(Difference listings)
>>>
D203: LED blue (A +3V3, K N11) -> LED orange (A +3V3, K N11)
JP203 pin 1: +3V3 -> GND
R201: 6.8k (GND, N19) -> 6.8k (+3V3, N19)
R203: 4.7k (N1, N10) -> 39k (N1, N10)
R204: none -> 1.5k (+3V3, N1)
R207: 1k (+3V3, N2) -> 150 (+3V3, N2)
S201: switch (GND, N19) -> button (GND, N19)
<<<
Beginning with the line that contains "R203: 4.7k (N1, N10) -> 39k (N1, N10)", restate word for word each line through the last one in the data, and write nothing more.

- _Result for this exercise_
R203: 4.7k (N1, N10) -> 39k (N1, N10)
R204: none -> 1.5k (+3V3, N1)
R207: 1k (+3V3, N2) -> 150 (+3V3, N2)
S201: switch (GND, N19) -> button (GND, N19)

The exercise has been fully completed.